EXERCISE DETAILS:
Please copy each line of the listing below in which the word "RADIO" appears.
- - - - -
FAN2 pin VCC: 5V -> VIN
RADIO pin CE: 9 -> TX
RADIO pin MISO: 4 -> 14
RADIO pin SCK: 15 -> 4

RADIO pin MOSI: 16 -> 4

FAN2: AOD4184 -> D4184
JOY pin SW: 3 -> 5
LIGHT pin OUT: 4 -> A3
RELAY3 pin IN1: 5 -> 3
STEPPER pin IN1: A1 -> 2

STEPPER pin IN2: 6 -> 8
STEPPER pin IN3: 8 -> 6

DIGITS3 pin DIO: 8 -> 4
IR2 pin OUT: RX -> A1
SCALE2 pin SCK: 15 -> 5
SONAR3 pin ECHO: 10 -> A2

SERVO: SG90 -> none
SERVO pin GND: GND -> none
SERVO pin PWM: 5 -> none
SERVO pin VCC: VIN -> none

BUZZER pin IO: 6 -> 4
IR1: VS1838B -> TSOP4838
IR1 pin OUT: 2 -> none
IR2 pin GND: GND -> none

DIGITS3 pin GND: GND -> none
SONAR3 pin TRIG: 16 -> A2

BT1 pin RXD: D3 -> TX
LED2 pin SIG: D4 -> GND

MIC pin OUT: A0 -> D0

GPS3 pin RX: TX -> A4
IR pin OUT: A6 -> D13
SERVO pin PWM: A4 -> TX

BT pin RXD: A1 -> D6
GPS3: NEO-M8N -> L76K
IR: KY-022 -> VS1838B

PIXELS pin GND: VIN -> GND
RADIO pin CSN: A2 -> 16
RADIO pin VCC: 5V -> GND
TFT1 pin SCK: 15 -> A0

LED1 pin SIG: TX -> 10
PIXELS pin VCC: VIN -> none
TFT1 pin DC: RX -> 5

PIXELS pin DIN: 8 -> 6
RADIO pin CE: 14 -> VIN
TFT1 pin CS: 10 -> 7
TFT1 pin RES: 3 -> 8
- - - - -
SOLUTION TO THE PROBLEM:
RADIO pin CE: 9 -> TX
RADIO pin MISO: 4 -> 14
RADIO pin SCK: 15 -> 4
RADIO pin MOSI: 16 -> 4
RADIO pin CSN: A2 -> 16
RADIO pin VCC: 5V -> GND
RADIO pin CE: 14 -> VIN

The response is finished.